Work instructions - Please swap each "centreline" in the lines below for "centerline" and give the lines again with nothing else changed. Leave the pictures out of your answer.

Extracted material -
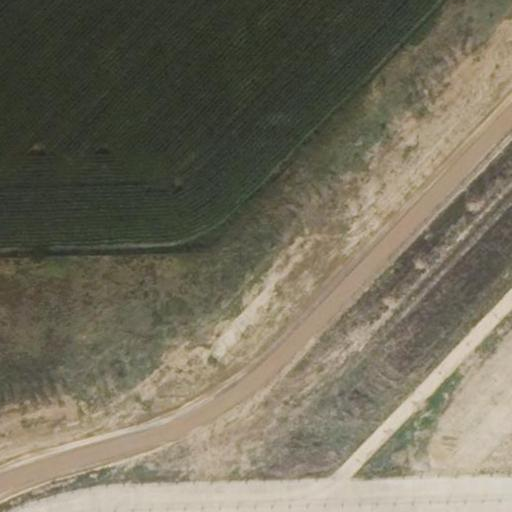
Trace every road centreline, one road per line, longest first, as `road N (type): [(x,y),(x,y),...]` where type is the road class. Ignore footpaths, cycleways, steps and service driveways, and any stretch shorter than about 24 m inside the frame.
road 1 (unclassified): [(0,483),(151,438),(237,393),(511,112)]
road 2 (track): [(511,299),(348,471),(331,511)]
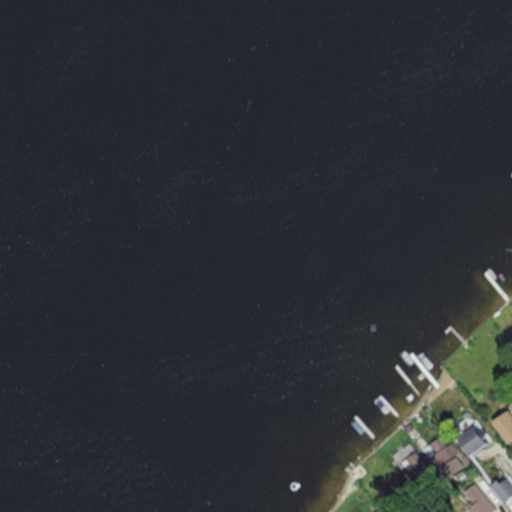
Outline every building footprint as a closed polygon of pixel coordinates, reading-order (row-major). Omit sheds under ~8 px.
[(511,440),(511,409),(494,420),(508,443),(511,440)] [(459,441),(473,456),(490,439),(476,425),(459,441)] [(447,445),(440,437),(427,448),(447,473),(464,459),(450,442),(447,445)] [(418,484),(431,476),(423,461),(409,468),(418,484)] [(506,502),(511,497),(511,480),(508,474),(494,484),(506,502)]
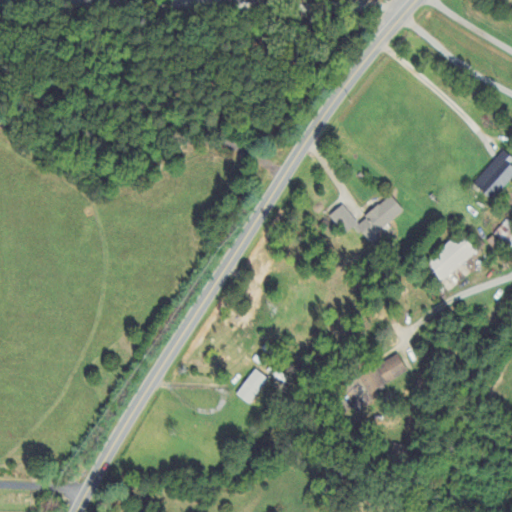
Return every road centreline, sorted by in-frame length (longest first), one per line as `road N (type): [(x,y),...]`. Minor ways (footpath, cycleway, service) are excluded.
road 1 (tertiary): [(63,511),(331,105),(417,0)]
road 2 (residential): [(414,3),(306,7),(89,34),(0,26)]
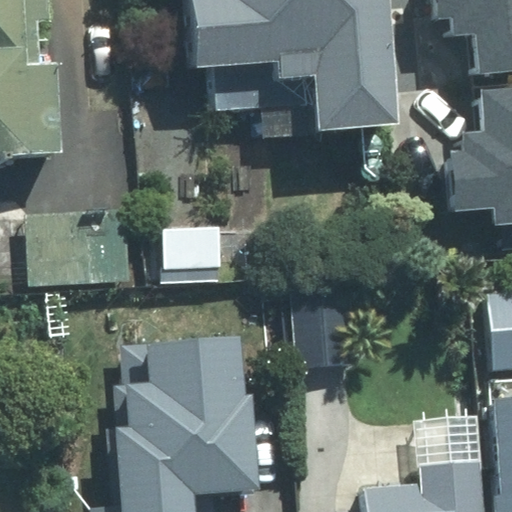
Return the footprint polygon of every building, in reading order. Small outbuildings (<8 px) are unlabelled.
[(0,0),(0,166),(52,166),(51,77),(32,77),(30,0),(0,0)] [(347,0),(158,0),(165,98),(234,93),(236,115),(273,112),(276,161),(357,156),(347,0)] [(444,69),(511,65),(511,0),(396,0),(399,47),(443,45),(444,69)] [(461,237),(511,234),(511,93),(459,96),(461,149),(412,151),(416,214),(460,212),(461,237)] [(89,211),(28,213),(30,274),(91,272),(89,211)] [(141,234),(140,291),(208,293),(209,273),(272,274),(273,237),(141,234)] [(511,303),(476,304),(477,373),(511,372),(511,303)] [(340,308),(274,315),(281,386),(347,379),(340,308)] [(90,511),(201,511),(199,485),(265,480),(259,390),(248,391),(243,325),(115,334),(125,495),(89,497),(90,511)] [(511,511),(511,409),(474,411),(478,511),(511,511)] [(343,511),(463,511),(462,483),(342,489),(343,511)]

In response -
Trace every road centerline, one road per line, longest first, as `road N (type): [(x,y),(x,y),...]` where type is the road class. Ignore footpaths, cycleways, steps and service driveways, and any stretch shorter than about 24 m inside the frame.
road 1 (unclassified): [(0,483),(151,438),(237,393),(511,112)]
road 2 (track): [(511,299),(348,471),(331,511)]
Outline every building footprint as a closed polygon of pixel coordinates, reading-order (row-major). Omit sheds under ~8 px.
[(511,440),(511,409),(494,420),(508,443),(511,440)] [(459,441),(473,456),(490,439),(476,425),(459,441)] [(447,445),(440,437),(427,448),(447,473),(464,459),(450,442),(447,445)] [(418,484),(431,476),(423,461),(409,468),(418,484)] [(506,502),(511,497),(511,480),(508,474),(494,484),(506,502)]
Return every road centerline, sorted by in-frame length (longest first), one per line as `road N (type): [(x,y),...]`. Minor ways (footpath, cycleway, service) are excluded.
road 1 (tertiary): [(63,511),(331,105),(417,0)]
road 2 (residential): [(414,3),(306,7),(89,34),(0,26)]
Return the footprint polygon of every building, in reading order. Small outbuildings (<8 px) are unlabelled.
[(0,0),(0,166),(52,166),(51,77),(32,77),(30,0),(0,0)] [(347,0),(158,0),(165,98),(234,93),(236,115),(273,112),(276,161),(357,156),(347,0)] [(444,69),(511,65),(511,0),(396,0),(399,47),(443,45),(444,69)] [(461,237),(511,234),(511,93),(459,96),(461,149),(412,151),(416,214),(460,212),(461,237)] [(89,211),(28,213),(30,274),(91,272),(89,211)] [(141,234),(140,291),(208,293),(209,273),(272,274),(273,237),(141,234)] [(511,303),(476,304),(477,373),(511,372),(511,303)] [(340,308),(274,315),(281,386),(347,379),(340,308)] [(90,511),(201,511),(199,485),(265,480),(259,390),(248,391),(243,325),(115,334),(125,495),(89,497),(90,511)] [(511,511),(511,409),(474,411),(478,511),(511,511)] [(343,511),(463,511),(462,483),(342,489),(343,511)]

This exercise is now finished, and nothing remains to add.